• _Problem description_
Beginning with the line that contains "turquoise goblet: [175,354,252,462]" in the material below, print each line exactly until the line that contains "grey car: [443,45,512,100]" has been printed, then stop.

• _Exercise inputs_

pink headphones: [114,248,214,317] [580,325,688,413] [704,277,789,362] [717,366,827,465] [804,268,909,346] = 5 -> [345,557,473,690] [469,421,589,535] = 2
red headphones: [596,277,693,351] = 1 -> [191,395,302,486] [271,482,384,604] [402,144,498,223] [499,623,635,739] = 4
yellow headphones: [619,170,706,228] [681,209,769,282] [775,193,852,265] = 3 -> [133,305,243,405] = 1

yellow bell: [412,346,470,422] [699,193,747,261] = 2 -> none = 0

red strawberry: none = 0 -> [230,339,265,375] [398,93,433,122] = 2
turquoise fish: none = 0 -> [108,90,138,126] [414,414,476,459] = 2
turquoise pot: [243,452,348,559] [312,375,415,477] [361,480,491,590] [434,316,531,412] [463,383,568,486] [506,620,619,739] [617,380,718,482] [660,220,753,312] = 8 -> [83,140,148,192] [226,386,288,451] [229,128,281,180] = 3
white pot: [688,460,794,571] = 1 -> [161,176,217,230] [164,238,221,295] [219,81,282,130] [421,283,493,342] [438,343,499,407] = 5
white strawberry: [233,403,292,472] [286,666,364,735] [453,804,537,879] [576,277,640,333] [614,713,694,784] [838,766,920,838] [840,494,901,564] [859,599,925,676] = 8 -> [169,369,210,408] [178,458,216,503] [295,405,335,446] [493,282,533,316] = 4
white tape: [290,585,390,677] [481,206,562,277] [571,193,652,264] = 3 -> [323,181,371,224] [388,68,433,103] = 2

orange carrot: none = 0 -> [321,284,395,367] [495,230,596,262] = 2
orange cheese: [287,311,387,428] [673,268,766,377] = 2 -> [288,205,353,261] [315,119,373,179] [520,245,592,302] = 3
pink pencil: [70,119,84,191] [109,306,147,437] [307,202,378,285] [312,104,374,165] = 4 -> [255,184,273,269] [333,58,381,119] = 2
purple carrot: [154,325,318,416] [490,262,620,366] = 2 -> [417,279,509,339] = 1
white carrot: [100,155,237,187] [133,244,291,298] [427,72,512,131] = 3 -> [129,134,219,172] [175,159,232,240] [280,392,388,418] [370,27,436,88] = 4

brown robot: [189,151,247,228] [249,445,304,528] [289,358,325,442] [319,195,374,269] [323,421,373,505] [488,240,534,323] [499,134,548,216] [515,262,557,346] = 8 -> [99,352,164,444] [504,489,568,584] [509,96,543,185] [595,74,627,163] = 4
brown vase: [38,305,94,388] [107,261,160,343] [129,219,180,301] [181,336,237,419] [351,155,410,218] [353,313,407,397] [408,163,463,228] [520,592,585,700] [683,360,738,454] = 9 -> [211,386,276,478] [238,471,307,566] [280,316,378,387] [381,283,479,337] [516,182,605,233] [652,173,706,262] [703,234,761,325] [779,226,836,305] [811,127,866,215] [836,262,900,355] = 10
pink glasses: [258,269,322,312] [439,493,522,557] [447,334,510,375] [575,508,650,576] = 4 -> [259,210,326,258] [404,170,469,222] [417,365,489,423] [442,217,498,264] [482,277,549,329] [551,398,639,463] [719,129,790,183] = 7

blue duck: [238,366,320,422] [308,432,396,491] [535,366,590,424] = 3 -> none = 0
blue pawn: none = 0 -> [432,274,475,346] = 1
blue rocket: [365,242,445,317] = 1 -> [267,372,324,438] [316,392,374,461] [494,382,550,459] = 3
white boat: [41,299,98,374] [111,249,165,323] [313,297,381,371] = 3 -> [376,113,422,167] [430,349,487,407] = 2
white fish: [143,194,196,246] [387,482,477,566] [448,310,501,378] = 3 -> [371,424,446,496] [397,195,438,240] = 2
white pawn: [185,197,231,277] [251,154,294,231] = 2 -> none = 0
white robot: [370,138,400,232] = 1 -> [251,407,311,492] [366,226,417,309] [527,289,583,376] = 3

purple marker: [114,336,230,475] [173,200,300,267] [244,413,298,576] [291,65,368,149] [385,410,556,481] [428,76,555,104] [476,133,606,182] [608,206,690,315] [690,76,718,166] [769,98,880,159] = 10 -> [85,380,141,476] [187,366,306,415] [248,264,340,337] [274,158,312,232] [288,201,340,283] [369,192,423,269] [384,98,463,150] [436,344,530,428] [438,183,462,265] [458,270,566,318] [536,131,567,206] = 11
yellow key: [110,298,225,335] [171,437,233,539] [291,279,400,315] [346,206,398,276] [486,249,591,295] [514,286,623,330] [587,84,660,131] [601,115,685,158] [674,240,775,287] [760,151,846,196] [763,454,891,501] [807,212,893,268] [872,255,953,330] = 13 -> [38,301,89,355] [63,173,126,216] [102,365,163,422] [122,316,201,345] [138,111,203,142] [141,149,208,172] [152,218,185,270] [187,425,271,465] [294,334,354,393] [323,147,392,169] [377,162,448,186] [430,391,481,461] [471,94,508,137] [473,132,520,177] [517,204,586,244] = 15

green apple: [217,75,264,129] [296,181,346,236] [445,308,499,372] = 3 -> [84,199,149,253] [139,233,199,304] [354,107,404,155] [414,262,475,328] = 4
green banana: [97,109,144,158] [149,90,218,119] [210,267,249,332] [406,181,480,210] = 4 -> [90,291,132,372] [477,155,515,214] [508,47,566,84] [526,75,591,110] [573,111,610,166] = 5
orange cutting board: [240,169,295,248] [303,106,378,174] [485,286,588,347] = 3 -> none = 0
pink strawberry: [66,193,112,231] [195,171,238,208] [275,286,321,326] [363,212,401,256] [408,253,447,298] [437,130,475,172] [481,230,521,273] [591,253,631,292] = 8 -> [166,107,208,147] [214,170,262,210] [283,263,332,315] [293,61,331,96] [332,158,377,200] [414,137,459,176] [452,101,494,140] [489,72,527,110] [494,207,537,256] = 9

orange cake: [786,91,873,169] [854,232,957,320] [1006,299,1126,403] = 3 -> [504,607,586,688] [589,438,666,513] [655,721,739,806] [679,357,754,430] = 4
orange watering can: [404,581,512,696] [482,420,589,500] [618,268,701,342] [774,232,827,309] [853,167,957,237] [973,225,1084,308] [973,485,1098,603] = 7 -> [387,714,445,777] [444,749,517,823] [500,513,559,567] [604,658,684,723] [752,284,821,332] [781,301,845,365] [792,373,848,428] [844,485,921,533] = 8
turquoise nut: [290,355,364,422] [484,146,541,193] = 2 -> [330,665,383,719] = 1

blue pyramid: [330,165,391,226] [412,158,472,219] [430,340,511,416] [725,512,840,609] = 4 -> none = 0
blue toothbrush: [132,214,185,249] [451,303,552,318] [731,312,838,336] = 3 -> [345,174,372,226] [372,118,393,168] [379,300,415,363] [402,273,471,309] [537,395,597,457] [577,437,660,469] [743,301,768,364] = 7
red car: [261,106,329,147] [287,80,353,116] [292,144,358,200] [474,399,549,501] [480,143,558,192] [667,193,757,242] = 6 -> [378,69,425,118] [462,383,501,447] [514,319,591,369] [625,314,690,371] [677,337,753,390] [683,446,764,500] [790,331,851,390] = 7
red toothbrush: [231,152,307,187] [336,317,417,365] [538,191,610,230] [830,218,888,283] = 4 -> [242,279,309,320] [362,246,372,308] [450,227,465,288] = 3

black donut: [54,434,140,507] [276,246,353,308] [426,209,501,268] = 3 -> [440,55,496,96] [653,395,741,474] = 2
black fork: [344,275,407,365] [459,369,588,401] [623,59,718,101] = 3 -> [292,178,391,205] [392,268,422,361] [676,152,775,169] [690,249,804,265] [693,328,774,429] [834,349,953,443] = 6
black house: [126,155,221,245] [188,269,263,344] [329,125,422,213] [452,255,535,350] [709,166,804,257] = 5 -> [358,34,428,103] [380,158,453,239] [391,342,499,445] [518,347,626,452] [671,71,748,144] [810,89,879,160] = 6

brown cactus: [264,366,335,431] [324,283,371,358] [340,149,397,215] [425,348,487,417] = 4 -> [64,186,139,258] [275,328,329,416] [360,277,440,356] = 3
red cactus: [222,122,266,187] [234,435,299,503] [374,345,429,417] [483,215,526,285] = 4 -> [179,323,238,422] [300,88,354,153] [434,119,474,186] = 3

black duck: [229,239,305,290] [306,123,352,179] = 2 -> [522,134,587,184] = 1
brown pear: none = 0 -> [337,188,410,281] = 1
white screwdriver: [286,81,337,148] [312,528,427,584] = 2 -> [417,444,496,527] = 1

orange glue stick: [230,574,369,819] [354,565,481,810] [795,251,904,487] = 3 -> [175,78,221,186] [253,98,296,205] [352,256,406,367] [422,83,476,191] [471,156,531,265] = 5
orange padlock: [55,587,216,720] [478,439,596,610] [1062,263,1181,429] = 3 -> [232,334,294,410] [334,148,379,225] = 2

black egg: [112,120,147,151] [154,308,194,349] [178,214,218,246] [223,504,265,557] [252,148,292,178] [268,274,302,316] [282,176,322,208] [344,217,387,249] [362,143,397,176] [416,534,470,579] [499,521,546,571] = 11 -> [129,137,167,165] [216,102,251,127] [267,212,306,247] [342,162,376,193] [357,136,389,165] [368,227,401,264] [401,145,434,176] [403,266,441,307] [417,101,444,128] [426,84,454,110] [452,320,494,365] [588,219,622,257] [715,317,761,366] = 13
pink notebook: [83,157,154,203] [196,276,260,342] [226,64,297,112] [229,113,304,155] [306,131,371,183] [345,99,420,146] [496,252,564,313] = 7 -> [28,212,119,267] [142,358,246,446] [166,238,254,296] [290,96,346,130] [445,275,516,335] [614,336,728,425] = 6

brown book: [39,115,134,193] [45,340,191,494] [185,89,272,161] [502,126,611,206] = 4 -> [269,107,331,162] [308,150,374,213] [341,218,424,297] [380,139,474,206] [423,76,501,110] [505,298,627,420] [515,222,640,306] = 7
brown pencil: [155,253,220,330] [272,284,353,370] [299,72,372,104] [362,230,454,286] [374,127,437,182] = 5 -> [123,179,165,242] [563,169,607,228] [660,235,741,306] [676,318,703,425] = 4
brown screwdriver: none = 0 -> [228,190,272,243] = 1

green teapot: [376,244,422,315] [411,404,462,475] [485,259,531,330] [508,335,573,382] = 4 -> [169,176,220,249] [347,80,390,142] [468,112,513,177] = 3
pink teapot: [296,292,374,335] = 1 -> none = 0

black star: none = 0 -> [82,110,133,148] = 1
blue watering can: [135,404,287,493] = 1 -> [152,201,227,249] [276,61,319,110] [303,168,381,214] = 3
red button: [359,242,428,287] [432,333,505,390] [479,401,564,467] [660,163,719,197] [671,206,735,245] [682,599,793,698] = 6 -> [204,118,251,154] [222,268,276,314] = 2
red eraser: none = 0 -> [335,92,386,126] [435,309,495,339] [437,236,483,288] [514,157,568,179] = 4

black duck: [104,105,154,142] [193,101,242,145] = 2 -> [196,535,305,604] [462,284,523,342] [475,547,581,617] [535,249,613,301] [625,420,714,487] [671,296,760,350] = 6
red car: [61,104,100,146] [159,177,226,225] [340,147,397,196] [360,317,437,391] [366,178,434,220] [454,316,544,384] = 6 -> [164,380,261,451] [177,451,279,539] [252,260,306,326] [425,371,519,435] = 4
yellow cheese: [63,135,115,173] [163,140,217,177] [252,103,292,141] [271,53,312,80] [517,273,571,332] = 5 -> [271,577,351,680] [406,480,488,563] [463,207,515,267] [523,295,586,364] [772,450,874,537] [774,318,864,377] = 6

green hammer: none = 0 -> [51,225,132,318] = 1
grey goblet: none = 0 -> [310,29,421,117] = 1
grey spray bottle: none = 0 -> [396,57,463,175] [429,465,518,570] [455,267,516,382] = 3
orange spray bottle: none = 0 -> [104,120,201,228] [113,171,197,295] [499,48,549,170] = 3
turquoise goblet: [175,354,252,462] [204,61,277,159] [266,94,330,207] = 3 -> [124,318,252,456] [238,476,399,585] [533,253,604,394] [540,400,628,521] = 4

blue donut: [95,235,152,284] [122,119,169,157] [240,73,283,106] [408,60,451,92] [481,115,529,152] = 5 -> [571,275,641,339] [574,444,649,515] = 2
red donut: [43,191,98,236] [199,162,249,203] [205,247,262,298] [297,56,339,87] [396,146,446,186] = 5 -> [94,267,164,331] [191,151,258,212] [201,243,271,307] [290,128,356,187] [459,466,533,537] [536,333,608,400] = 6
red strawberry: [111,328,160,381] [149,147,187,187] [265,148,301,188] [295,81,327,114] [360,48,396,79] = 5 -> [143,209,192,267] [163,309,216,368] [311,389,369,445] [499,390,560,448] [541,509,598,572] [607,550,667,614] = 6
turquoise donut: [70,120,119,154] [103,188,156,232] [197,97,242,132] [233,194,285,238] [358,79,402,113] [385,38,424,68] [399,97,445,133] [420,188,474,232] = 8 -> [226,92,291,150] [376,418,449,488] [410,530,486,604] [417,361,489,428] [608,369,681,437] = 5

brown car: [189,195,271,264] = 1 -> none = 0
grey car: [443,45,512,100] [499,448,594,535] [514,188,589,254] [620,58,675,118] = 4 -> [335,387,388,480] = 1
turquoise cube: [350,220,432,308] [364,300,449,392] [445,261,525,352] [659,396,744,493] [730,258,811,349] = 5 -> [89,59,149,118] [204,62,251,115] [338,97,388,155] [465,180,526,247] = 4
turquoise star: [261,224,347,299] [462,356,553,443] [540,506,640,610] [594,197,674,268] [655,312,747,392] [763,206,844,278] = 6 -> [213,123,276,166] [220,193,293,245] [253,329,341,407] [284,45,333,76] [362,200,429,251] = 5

• _Result of the exercise_
turquoise goblet: [175,354,252,462] [204,61,277,159] [266,94,330,207] = 3 -> [124,318,252,456] [238,476,399,585] [533,253,604,394] [540,400,628,521] = 4

blue donut: [95,235,152,284] [122,119,169,157] [240,73,283,106] [408,60,451,92] [481,115,529,152] = 5 -> [571,275,641,339] [574,444,649,515] = 2
red donut: [43,191,98,236] [199,162,249,203] [205,247,262,298] [297,56,339,87] [396,146,446,186] = 5 -> [94,267,164,331] [191,151,258,212] [201,243,271,307] [290,128,356,187] [459,466,533,537] [536,333,608,400] = 6
red strawberry: [111,328,160,381] [149,147,187,187] [265,148,301,188] [295,81,327,114] [360,48,396,79] = 5 -> [143,209,192,267] [163,309,216,368] [311,389,369,445] [499,390,560,448] [541,509,598,572] [607,550,667,614] = 6
turquoise donut: [70,120,119,154] [103,188,156,232] [197,97,242,132] [233,194,285,238] [358,79,402,113] [385,38,424,68] [399,97,445,133] [420,188,474,232] = 8 -> [226,92,291,150] [376,418,449,488] [410,530,486,604] [417,361,489,428] [608,369,681,437] = 5

brown car: [189,195,271,264] = 1 -> none = 0
grey car: [443,45,512,100] [499,448,594,535] [514,188,589,254] [620,58,675,118] = 4 -> [335,387,388,480] = 1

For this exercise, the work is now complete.